§ TASK TO COMPLETE
Give back nothing but the number of lines in these entries that contain the word "white".
[Opening EXTRACTED ENTRIES section]
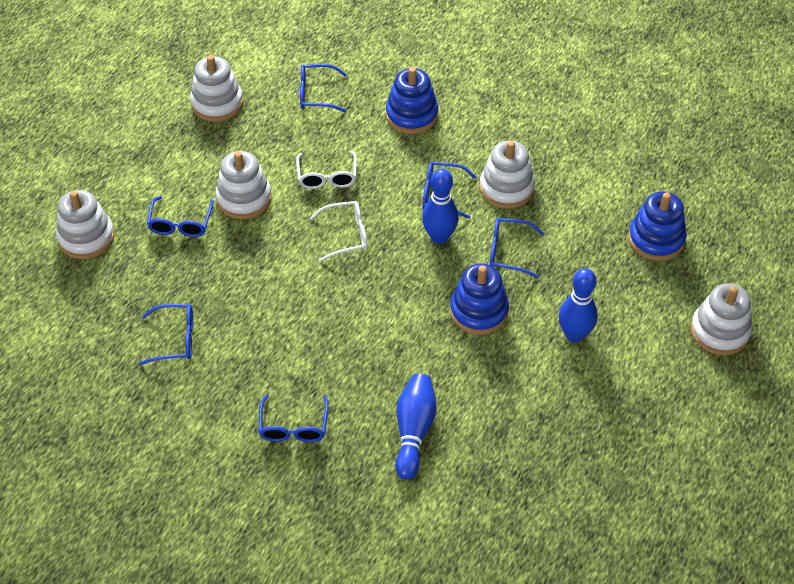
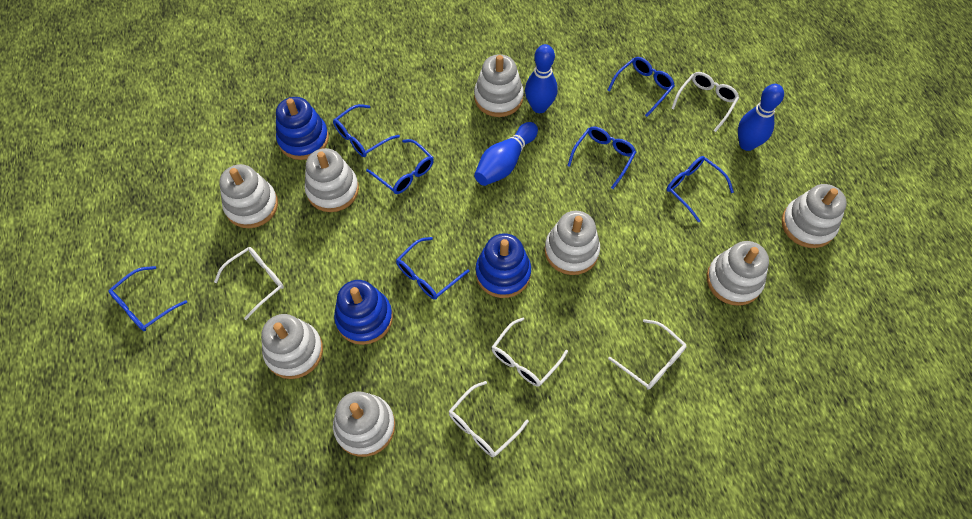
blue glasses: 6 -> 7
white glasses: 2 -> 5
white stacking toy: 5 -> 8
[Closing EXTRACTED ENTRIES section]
[Opening EXTRACTED ENTRIES section]
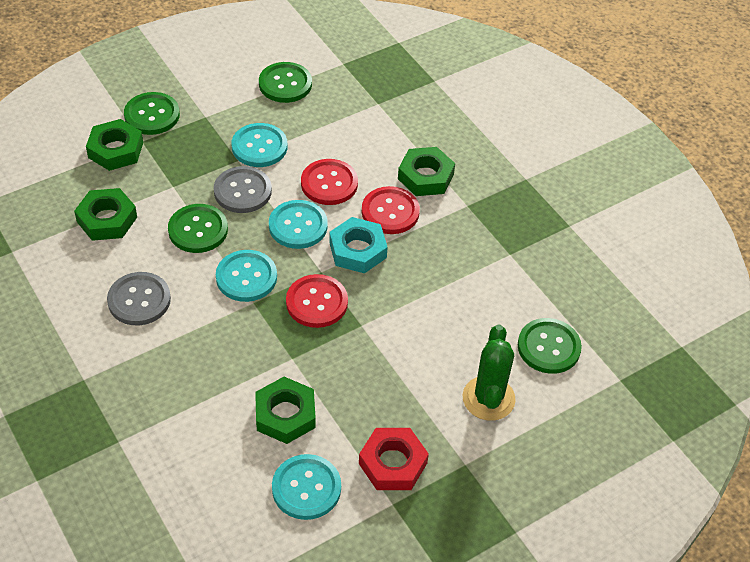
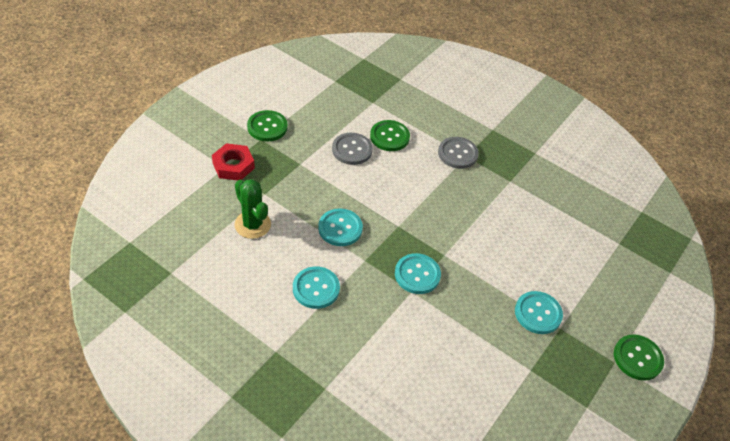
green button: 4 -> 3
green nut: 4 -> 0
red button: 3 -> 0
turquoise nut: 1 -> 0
[Closing EXTRACTED ENTRIES section]
§ RESULT FOR THIS TASK
2